PROVIDED DATA:

>>>>>

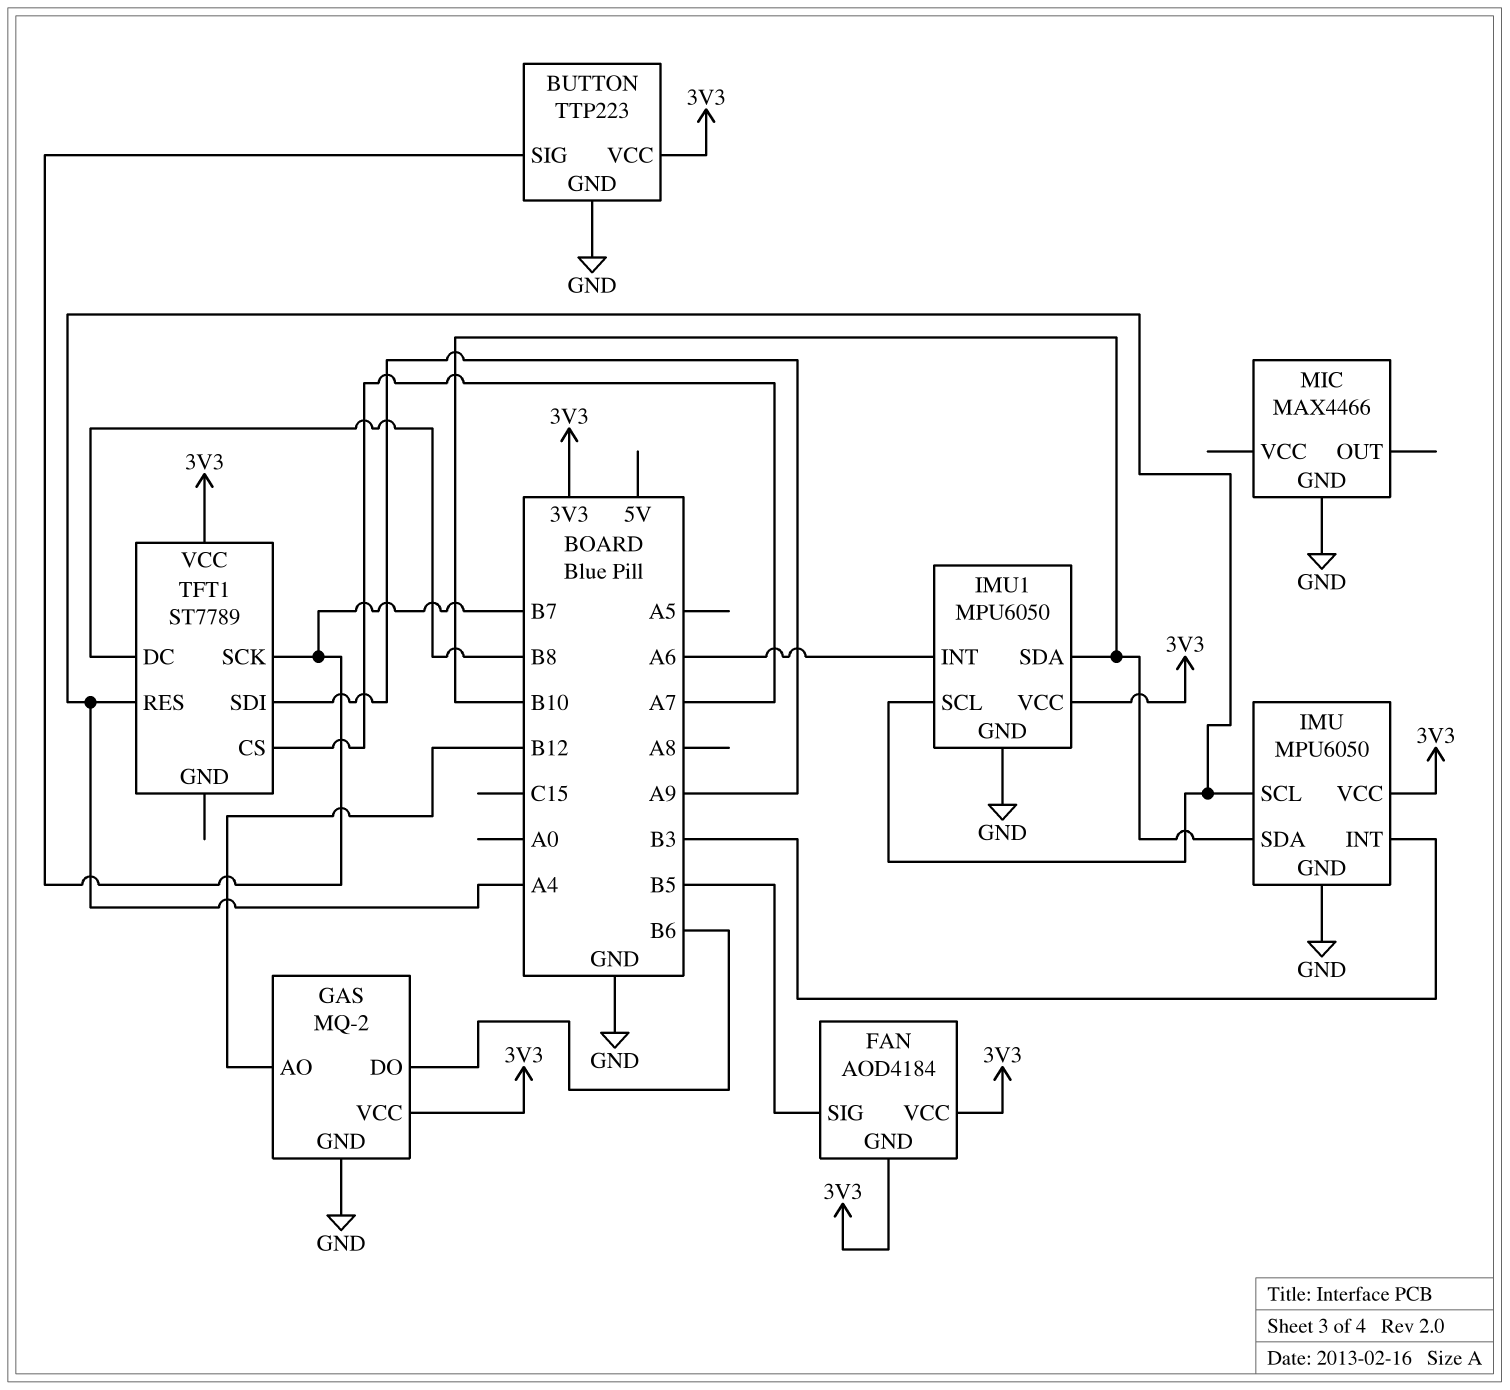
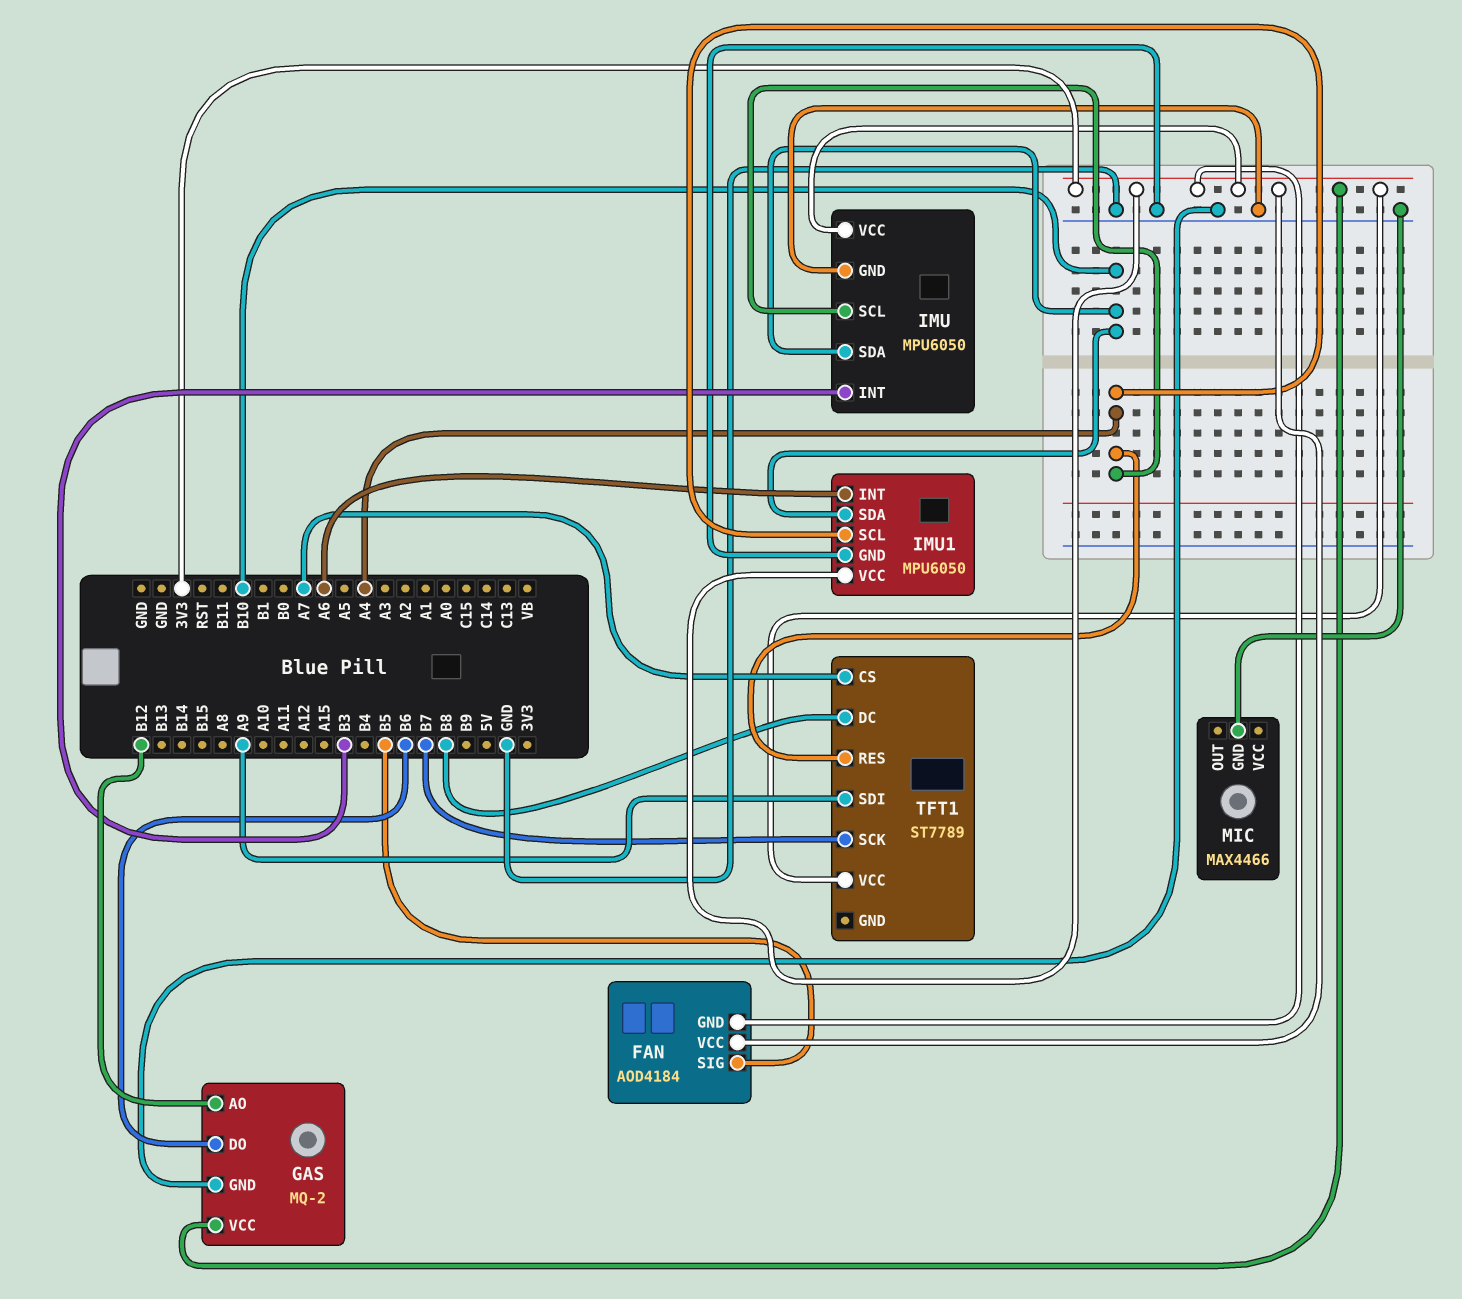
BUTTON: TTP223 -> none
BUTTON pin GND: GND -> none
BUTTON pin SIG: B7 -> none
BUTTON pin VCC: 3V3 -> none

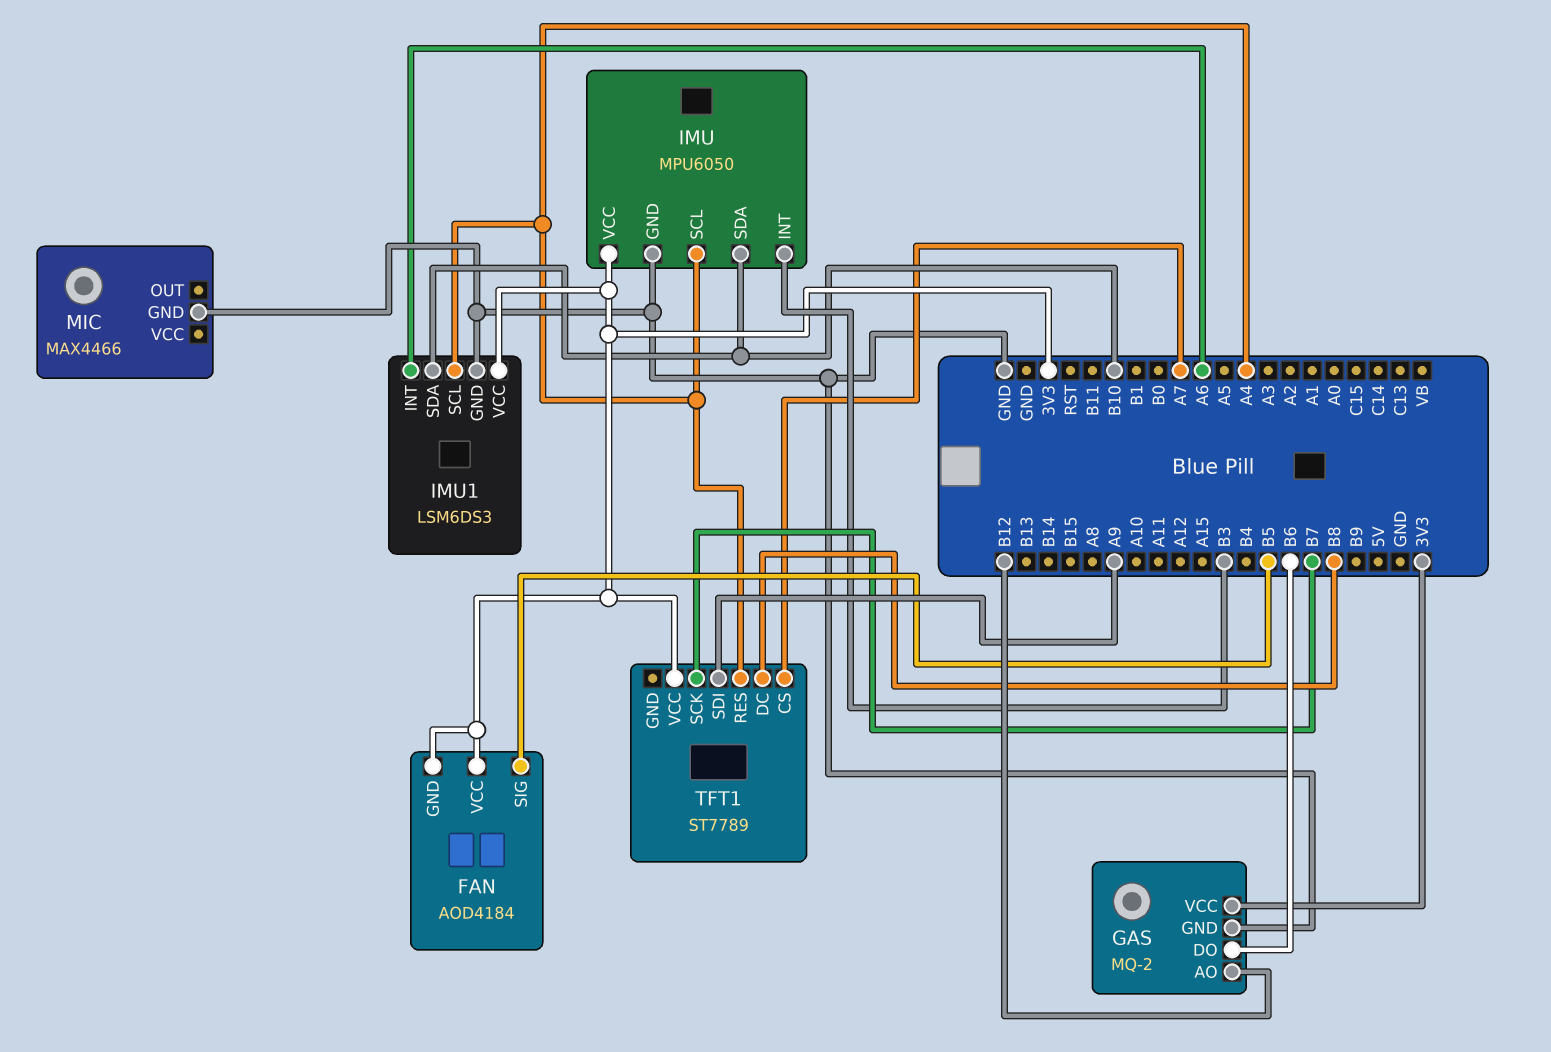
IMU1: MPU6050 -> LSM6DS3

<<<<<

WHAT TO WORK ON: Beginning with the line that contains "BUTTON pin GND: GND -> none", write out the remaining lines of the listing above through the last, exactly and only those, without pictures.

REPLY:
BUTTON pin GND: GND -> none
BUTTON pin SIG: B7 -> none
BUTTON pin VCC: 3V3 -> none

IMU1: MPU6050 -> LSM6DS3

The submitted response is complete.